Materials provided START

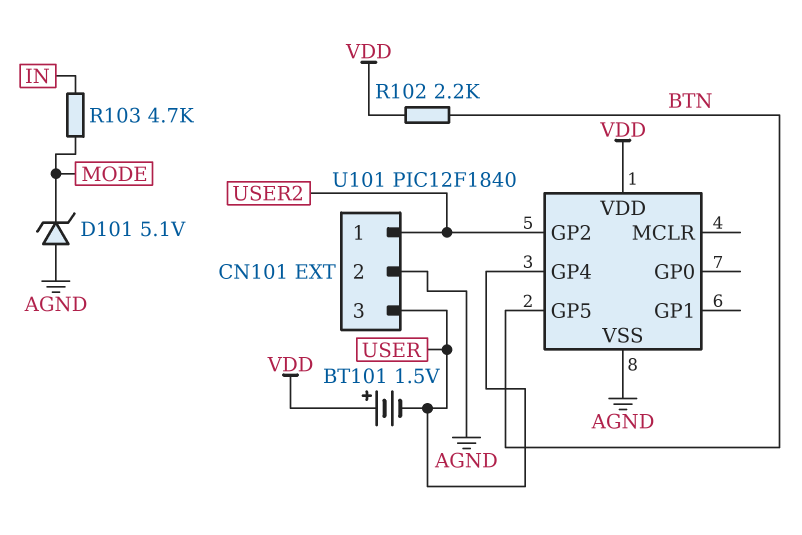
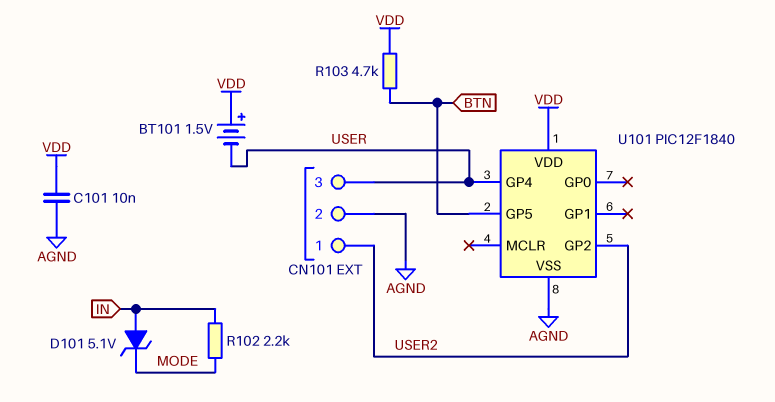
C101: none -> 10nF (AGND, VDD)
D101: zener 5.1V (A AGND, K MODE) -> zener 5.1V (A IN, K MODE)
R102: 2.2k (BTN, VDD) -> 2.2k (IN, MODE)
R103: 4.7k (IN, MODE) -> 4.7k (BTN, VDD)

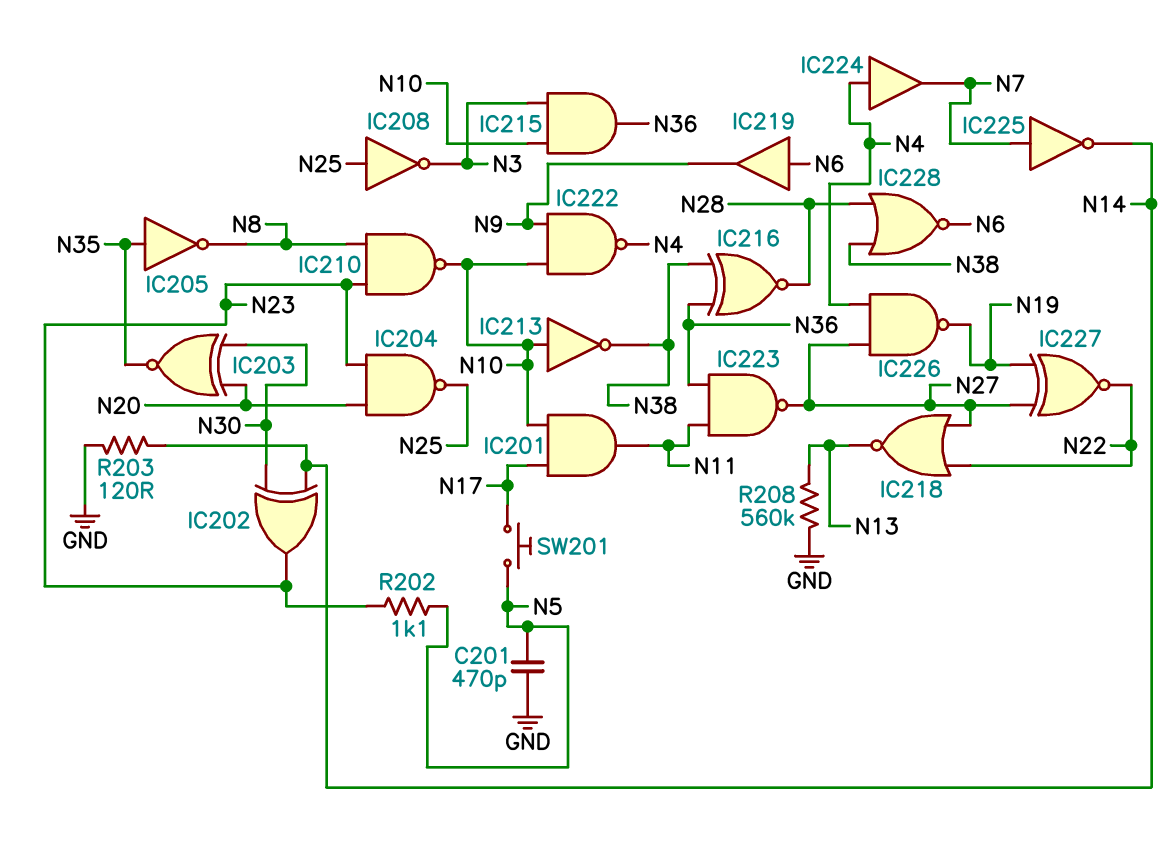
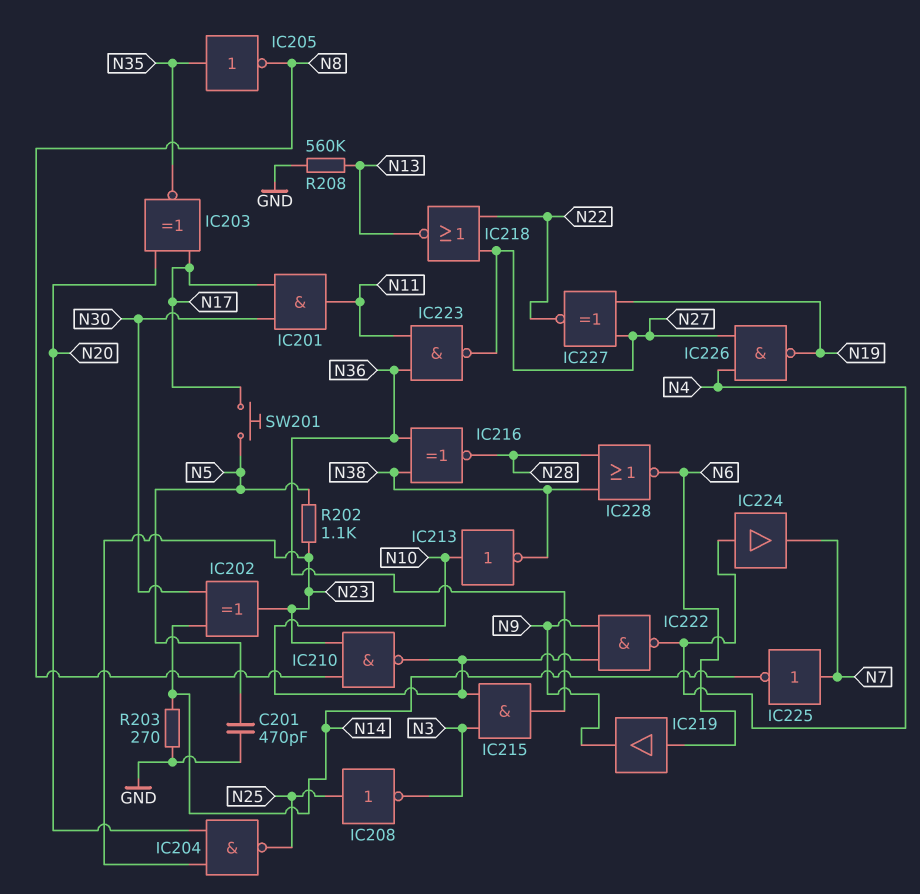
IC201: AND (in N10, in N17, out N11) -> AND (in N17, in N30, out N11)
IC203: XNOR (in N20, in N30, out N35) -> XNOR (in N17, in N20, out N35)
R203: 120 (GND, N14) -> 270 (GND, N14)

Materials provided END

◆ Task to complete: Excluding the images, return each record above precisely as written.

◆ Written solution:
C101: none -> 10nF (AGND, VDD)
D101: zener 5.1V (A AGND, K MODE) -> zener 5.1V (A IN, K MODE)
R102: 2.2k (BTN, VDD) -> 2.2k (IN, MODE)
R103: 4.7k (IN, MODE) -> 4.7k (BTN, VDD)

IC201: AND (in N10, in N17, out N11) -> AND (in N17, in N30, out N11)
IC203: XNOR (in N20, in N30, out N35) -> XNOR (in N17, in N20, out N35)
R203: 120 (GND, N14) -> 270 (GND, N14)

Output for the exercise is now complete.